## What you need to do:
Please repeat the lines below, exactly and only, from the one that holds "purple rectangle: moved" through the one that holds "yellow square: moved 24 px right".

(Multi-step shape changes)
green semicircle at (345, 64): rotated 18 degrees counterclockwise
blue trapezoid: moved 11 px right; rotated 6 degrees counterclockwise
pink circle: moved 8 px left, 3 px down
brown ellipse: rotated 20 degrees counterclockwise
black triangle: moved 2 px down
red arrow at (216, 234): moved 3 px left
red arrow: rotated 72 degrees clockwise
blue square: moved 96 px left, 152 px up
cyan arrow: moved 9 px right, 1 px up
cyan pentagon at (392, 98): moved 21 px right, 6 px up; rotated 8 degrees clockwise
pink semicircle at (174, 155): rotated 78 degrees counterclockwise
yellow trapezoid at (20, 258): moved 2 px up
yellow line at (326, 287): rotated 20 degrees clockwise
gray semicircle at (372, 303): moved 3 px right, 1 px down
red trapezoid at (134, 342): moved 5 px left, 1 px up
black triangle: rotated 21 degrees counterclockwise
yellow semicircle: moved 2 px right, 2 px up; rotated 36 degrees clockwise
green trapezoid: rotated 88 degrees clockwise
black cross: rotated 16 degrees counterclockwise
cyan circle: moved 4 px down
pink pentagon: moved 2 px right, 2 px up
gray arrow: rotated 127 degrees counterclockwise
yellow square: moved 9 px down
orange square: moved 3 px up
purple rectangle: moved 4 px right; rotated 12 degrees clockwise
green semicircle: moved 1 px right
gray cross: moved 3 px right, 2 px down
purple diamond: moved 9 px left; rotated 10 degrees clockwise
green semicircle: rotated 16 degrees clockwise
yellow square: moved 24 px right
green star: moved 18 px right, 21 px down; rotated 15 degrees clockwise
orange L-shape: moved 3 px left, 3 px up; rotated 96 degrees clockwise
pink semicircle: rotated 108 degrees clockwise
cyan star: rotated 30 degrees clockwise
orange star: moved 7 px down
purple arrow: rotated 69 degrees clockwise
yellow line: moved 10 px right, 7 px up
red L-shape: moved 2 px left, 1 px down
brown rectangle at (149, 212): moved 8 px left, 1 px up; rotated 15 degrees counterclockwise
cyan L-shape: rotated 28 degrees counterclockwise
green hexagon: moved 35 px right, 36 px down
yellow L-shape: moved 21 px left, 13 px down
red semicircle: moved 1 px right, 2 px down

## Answer to this task:
purple rectangle: moved 4 px right; rotated 12 degrees clockwise
green semicircle: moved 1 px right
gray cross: moved 3 px right, 2 px down
purple diamond: moved 9 px left; rotated 10 degrees clockwise
green semicircle: rotated 16 degrees clockwise
yellow square: moved 24 px right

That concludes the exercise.